++++ Available records

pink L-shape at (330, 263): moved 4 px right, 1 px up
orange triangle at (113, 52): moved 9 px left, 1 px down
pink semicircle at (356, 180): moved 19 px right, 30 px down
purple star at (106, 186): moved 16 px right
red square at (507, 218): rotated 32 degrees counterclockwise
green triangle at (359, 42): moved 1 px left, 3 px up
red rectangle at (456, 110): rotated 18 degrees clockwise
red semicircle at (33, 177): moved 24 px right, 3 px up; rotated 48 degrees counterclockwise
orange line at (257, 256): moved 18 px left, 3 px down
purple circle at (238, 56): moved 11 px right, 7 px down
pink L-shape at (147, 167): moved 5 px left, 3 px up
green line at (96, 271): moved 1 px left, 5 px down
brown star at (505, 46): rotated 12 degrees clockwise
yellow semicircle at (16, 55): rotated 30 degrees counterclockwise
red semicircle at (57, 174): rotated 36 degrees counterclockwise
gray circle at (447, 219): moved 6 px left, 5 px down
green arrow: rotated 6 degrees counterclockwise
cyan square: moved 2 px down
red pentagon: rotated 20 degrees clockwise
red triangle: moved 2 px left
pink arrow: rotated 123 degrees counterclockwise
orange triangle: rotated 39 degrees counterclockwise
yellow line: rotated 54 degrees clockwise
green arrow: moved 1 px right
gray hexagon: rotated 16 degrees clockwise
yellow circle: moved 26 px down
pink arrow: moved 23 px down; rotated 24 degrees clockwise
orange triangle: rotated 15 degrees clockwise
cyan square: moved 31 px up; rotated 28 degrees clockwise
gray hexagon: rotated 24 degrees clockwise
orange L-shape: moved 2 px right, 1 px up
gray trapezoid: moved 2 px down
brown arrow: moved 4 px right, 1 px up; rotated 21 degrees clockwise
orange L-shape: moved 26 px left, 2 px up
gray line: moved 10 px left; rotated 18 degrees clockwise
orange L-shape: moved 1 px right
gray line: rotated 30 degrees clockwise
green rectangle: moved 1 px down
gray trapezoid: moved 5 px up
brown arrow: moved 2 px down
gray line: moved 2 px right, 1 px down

++++++++
++++ Available records

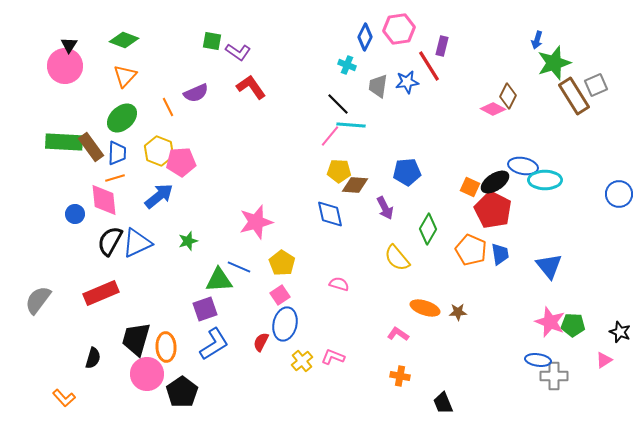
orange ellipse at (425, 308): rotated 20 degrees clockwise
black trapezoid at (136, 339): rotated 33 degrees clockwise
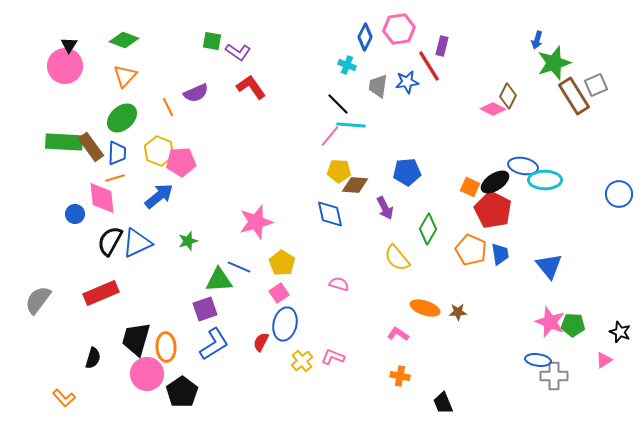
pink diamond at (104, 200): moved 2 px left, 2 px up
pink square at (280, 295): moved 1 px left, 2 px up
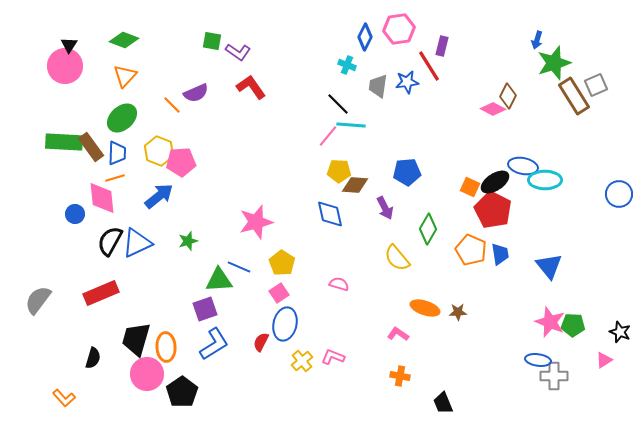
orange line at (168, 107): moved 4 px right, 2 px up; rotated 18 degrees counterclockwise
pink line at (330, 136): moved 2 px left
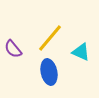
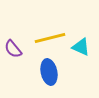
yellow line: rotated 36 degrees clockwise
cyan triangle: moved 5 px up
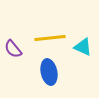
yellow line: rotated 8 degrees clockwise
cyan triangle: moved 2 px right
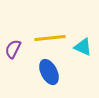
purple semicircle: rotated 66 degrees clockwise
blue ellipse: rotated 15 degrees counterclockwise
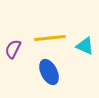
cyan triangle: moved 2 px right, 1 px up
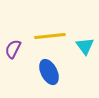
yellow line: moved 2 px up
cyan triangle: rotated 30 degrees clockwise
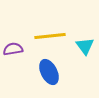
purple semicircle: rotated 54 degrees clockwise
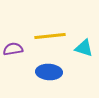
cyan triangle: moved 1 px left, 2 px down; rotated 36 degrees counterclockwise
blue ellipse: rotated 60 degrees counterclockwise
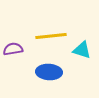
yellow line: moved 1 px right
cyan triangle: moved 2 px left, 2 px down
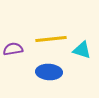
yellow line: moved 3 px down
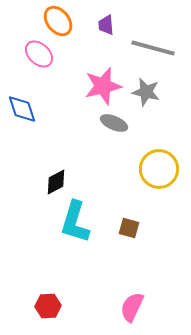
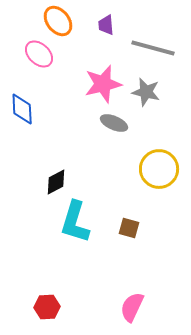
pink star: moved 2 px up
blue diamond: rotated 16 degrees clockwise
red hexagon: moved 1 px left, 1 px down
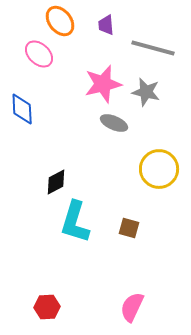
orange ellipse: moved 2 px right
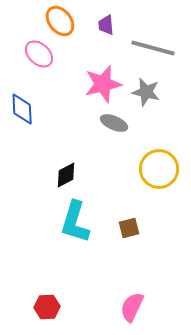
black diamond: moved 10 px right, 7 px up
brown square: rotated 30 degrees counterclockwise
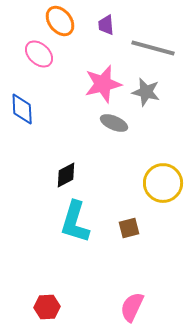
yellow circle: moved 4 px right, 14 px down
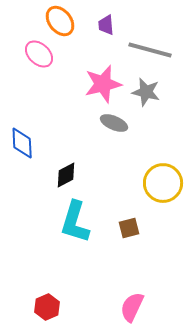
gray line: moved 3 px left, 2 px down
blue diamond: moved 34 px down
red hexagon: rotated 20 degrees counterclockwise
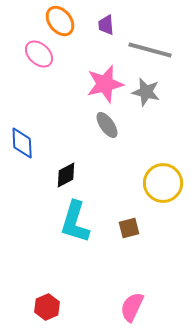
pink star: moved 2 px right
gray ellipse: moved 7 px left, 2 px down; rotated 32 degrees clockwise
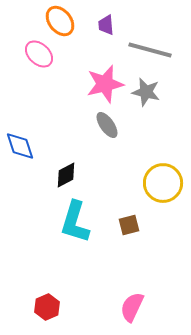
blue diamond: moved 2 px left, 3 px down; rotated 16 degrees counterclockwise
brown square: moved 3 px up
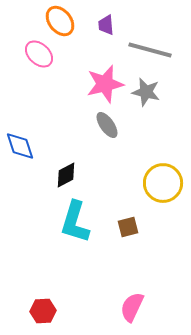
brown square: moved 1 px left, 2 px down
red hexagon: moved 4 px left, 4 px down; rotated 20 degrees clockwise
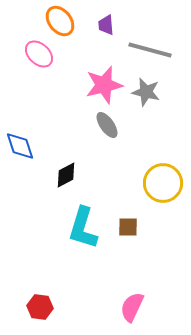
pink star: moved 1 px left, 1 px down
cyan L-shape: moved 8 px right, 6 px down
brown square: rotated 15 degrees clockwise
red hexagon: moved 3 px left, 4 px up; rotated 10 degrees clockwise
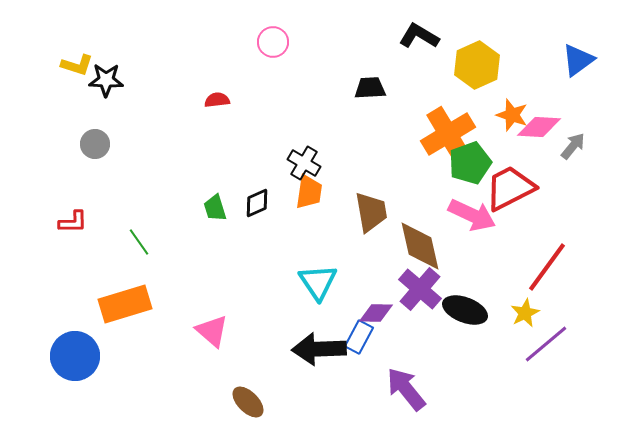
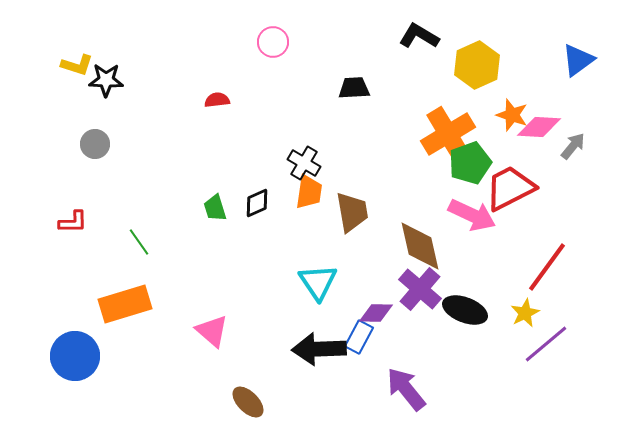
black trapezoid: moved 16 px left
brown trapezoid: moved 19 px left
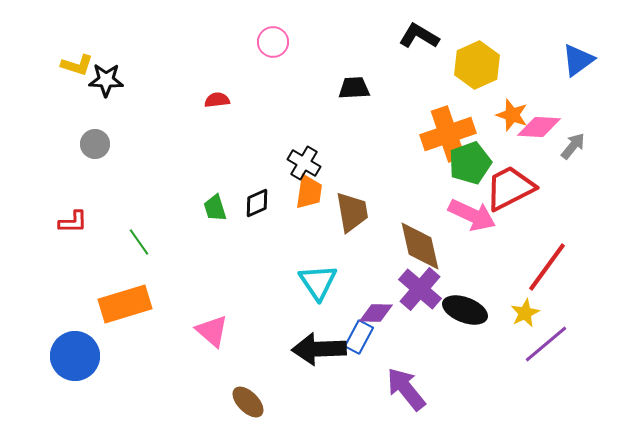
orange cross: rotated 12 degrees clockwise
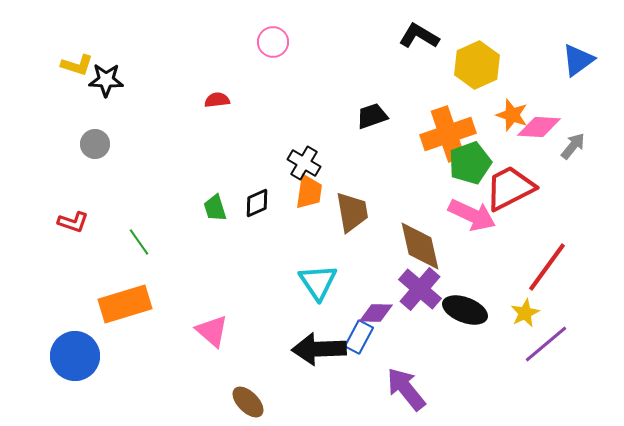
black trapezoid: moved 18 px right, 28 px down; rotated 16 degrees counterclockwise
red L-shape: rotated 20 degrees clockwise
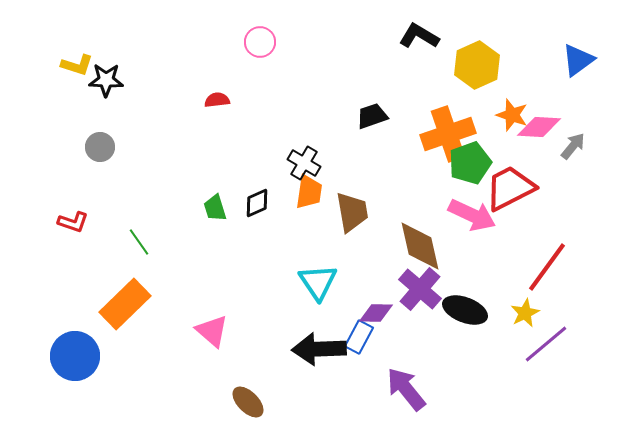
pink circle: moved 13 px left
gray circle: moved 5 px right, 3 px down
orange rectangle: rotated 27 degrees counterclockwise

++++++++
++++ Available records

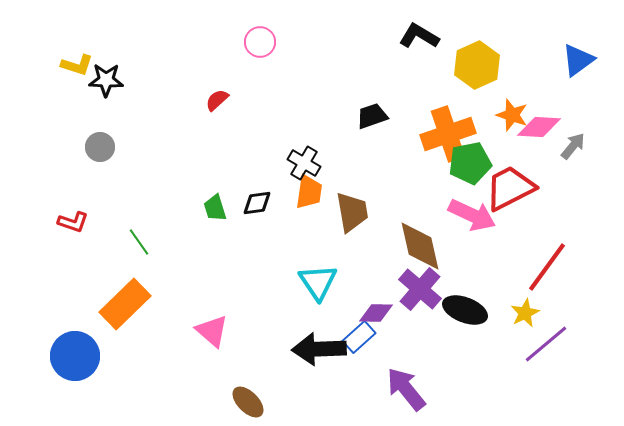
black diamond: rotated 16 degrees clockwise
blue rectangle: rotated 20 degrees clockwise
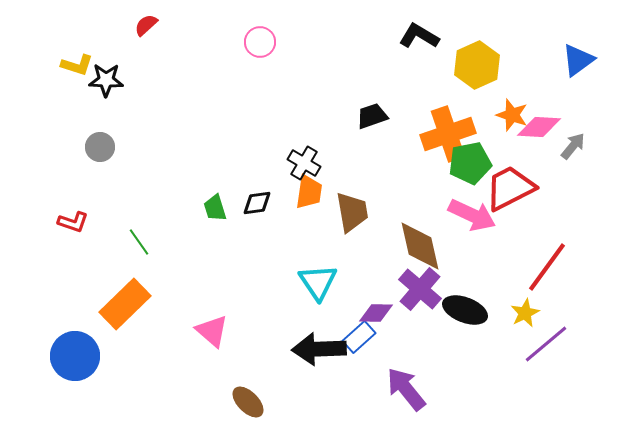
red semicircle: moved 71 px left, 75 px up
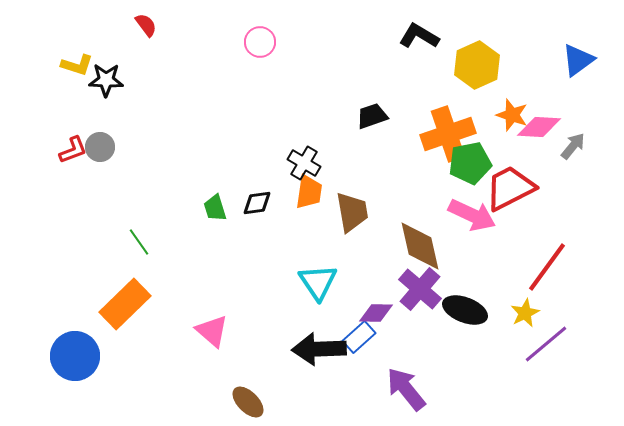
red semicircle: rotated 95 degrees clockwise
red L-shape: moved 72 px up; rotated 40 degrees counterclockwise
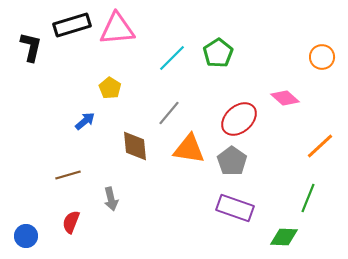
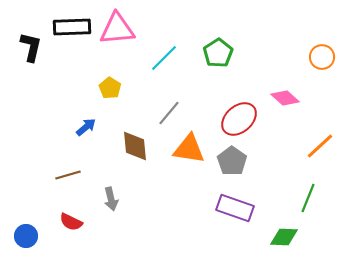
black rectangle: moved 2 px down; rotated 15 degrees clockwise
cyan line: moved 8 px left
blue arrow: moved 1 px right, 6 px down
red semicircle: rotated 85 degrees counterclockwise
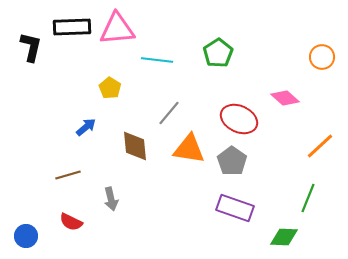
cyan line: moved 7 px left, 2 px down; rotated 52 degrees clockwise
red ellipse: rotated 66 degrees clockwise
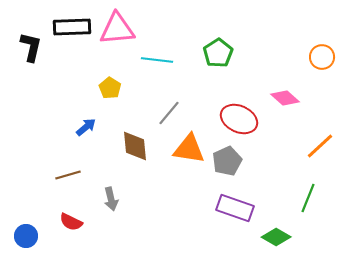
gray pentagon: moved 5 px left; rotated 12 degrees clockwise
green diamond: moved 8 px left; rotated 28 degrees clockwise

++++++++

Exercise aim: Rewrite the records from the line containing "pink L-shape at (330, 263): moved" through the line containing "red semicircle at (57, 174): rotated", inclusive, changing "semicircle" to "half circle" and keeping everything else the same.

Task answer:
pink L-shape at (330, 263): moved 4 px right, 1 px up
orange triangle at (113, 52): moved 9 px left, 1 px down
pink half circle at (356, 180): moved 19 px right, 30 px down
purple star at (106, 186): moved 16 px right
red square at (507, 218): rotated 32 degrees counterclockwise
green triangle at (359, 42): moved 1 px left, 3 px up
red rectangle at (456, 110): rotated 18 degrees clockwise
red half circle at (33, 177): moved 24 px right, 3 px up; rotated 48 degrees counterclockwise
orange line at (257, 256): moved 18 px left, 3 px down
purple circle at (238, 56): moved 11 px right, 7 px down
pink L-shape at (147, 167): moved 5 px left, 3 px up
green line at (96, 271): moved 1 px left, 5 px down
brown star at (505, 46): rotated 12 degrees clockwise
yellow half circle at (16, 55): rotated 30 degrees counterclockwise
red half circle at (57, 174): rotated 36 degrees counterclockwise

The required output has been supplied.